**INSTRUCTIONS TO FOLLOW**
Images should be omitted while the rest of the data is duplicated exactly.

**MATERIAL SHOWN**

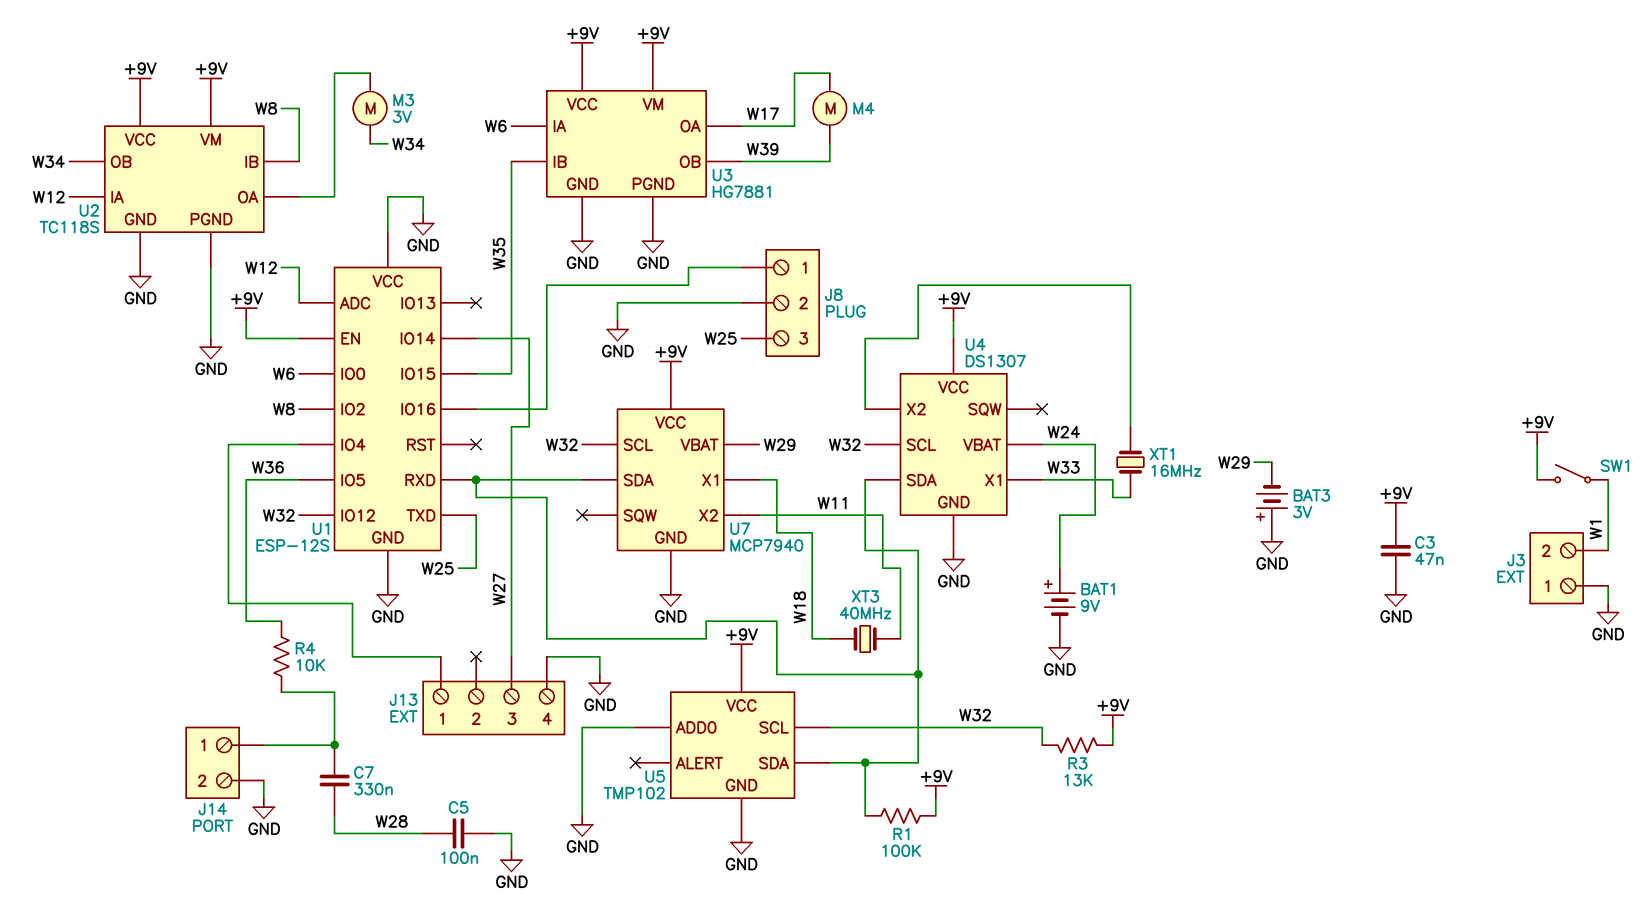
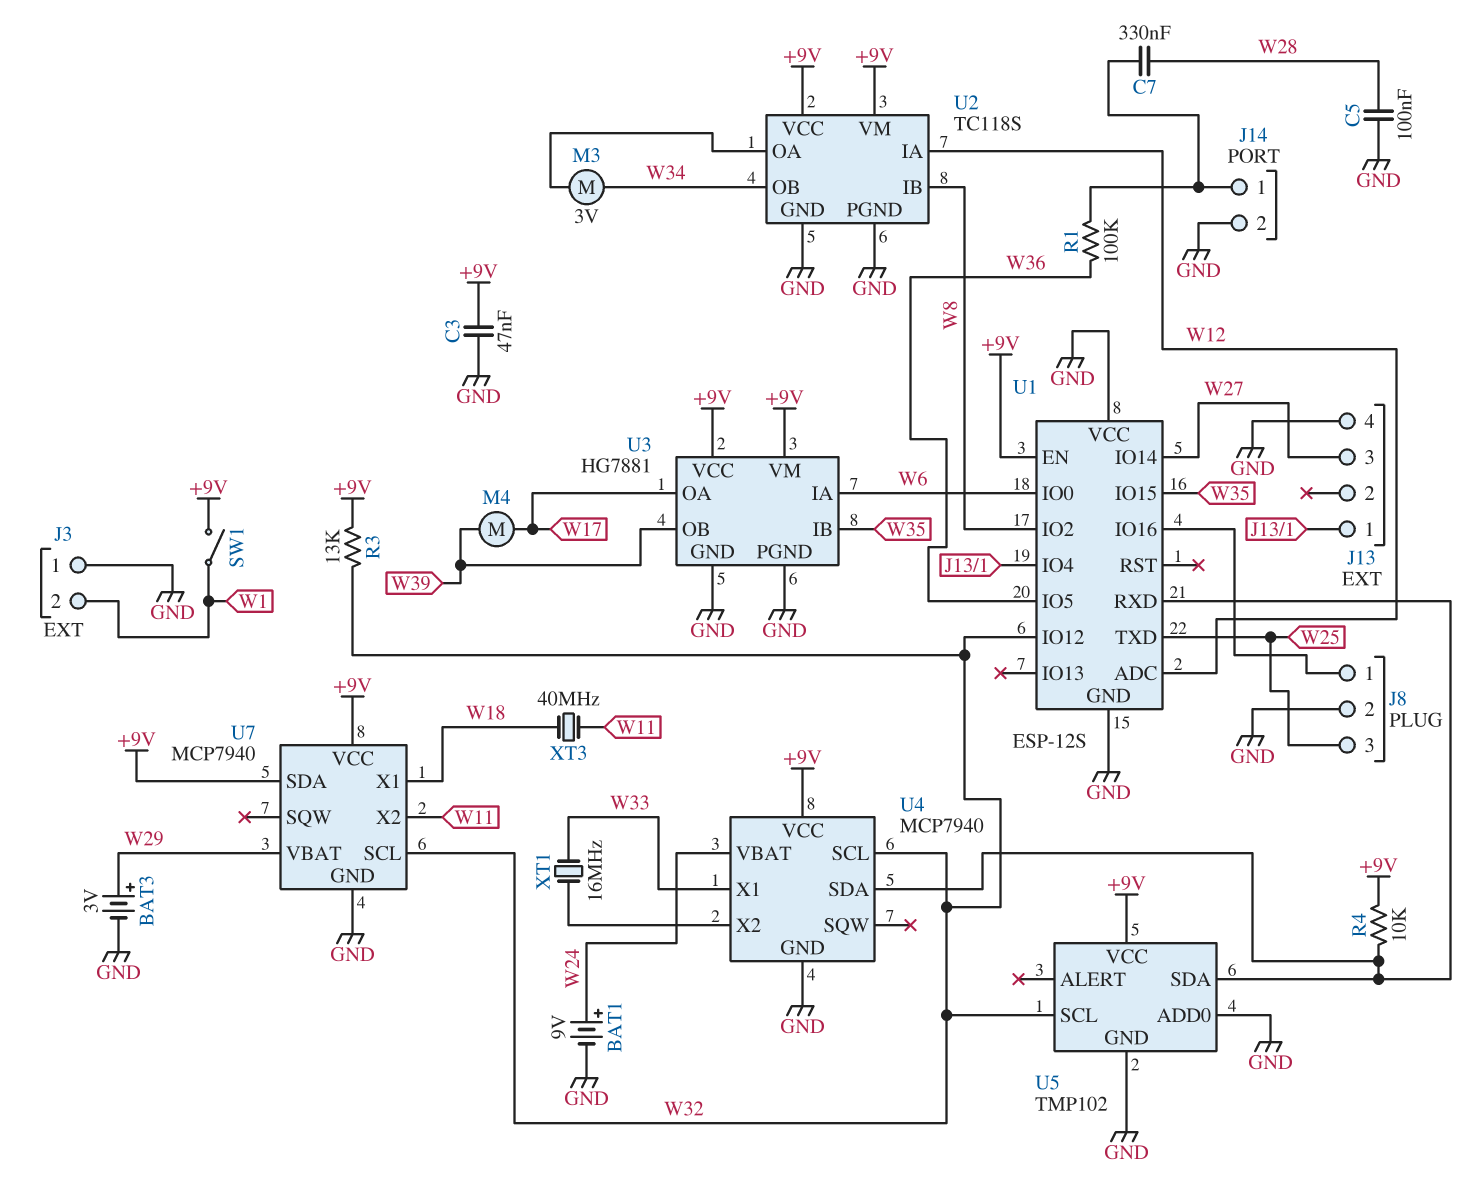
BAT3: 3V (plus GND, minus W29) -> 3V (plus W29, minus GND)
R1: 100k (+9V, U1/RXD) -> 100k (J14/1, W36)
R4: 10k (J14/1, W36) -> 10k (+9V, U1/RXD)
U4: DS1307 -> MCP7940
U7 pin SDA: U1/RXD -> +9V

**RESPONSE**
BAT3: 3V (plus GND, minus W29) -> 3V (plus W29, minus GND)
R1: 100k (+9V, U1/RXD) -> 100k (J14/1, W36)
R4: 10k (J14/1, W36) -> 10k (+9V, U1/RXD)
U4: DS1307 -> MCP7940
U7 pin SDA: U1/RXD -> +9V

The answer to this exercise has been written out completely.